-- WORK ITEM --
Please return the listing exactly as written, but without its pictures.

-- SUPPLIED DATA --
○ ○ ○

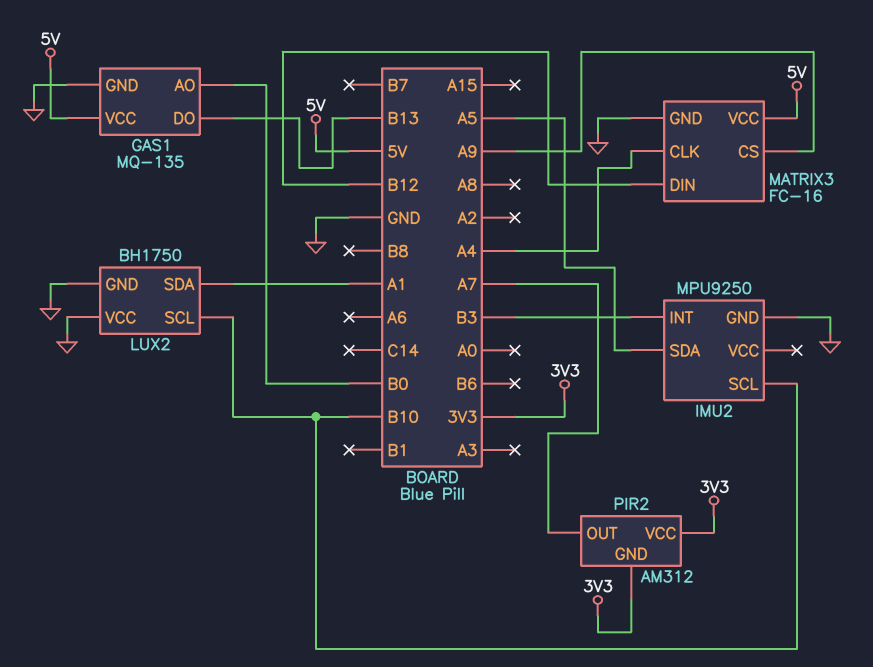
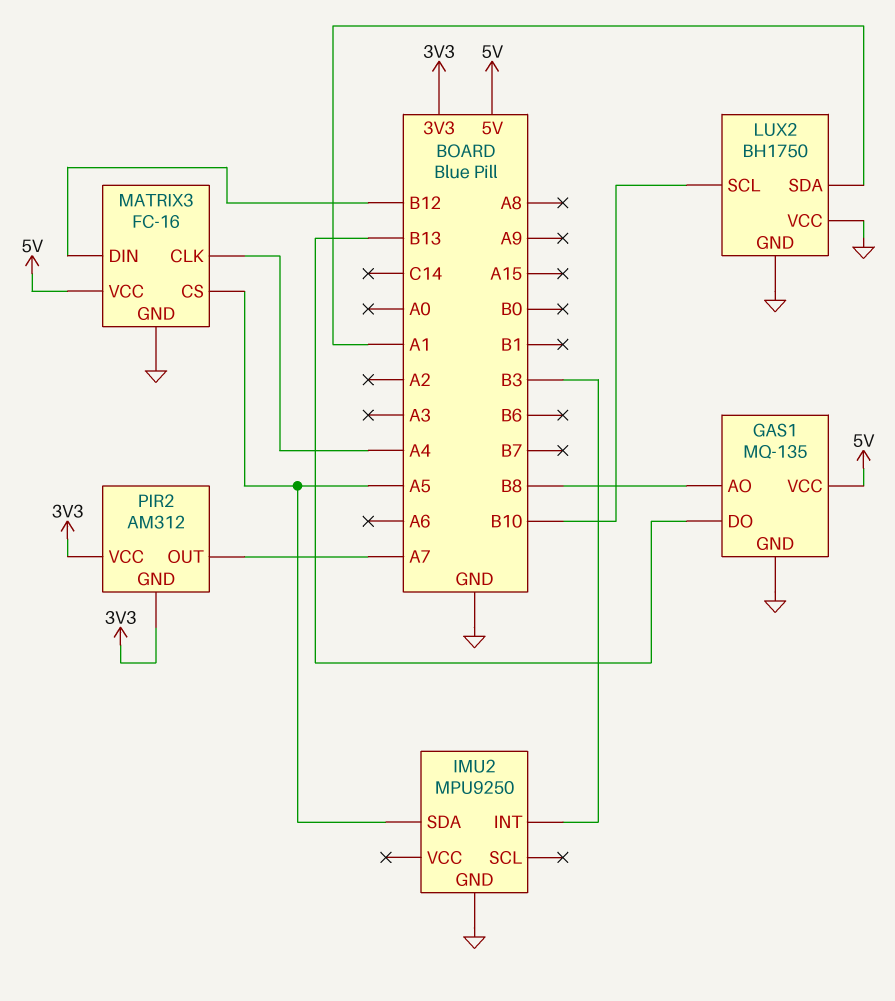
GAS1 pin AO: B0 -> B8
IMU2 pin SCL: B10 -> none
MATRIX3 pin CS: A9 -> A5

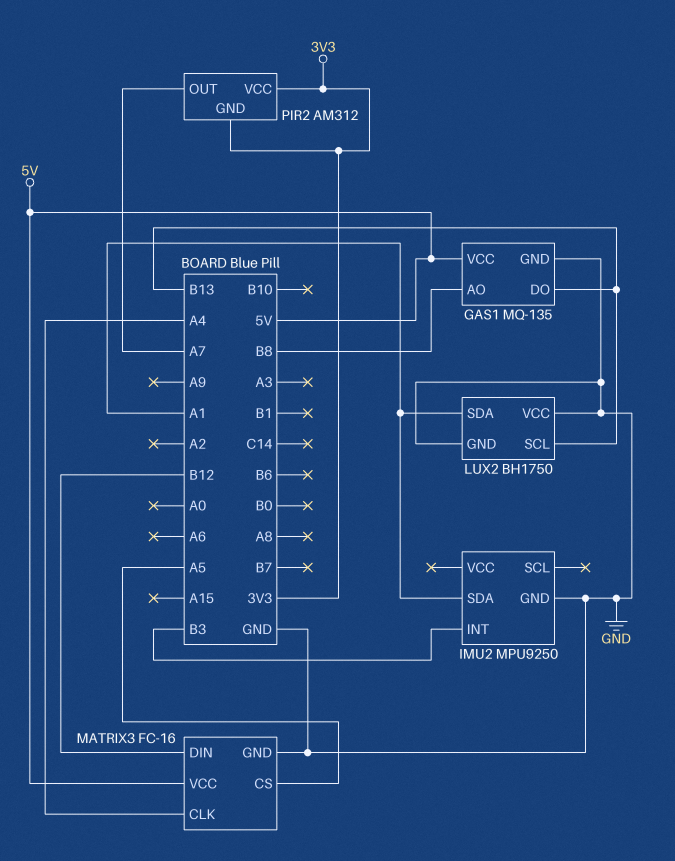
IMU2 pin SDA: A5 -> A1
LUX2 pin SCL: B10 -> B13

○ ○ ○

-- REPLY --
GAS1 pin AO: B0 -> B8
IMU2 pin SCL: B10 -> none
MATRIX3 pin CS: A9 -> A5

IMU2 pin SDA: A5 -> A1
LUX2 pin SCL: B10 -> B13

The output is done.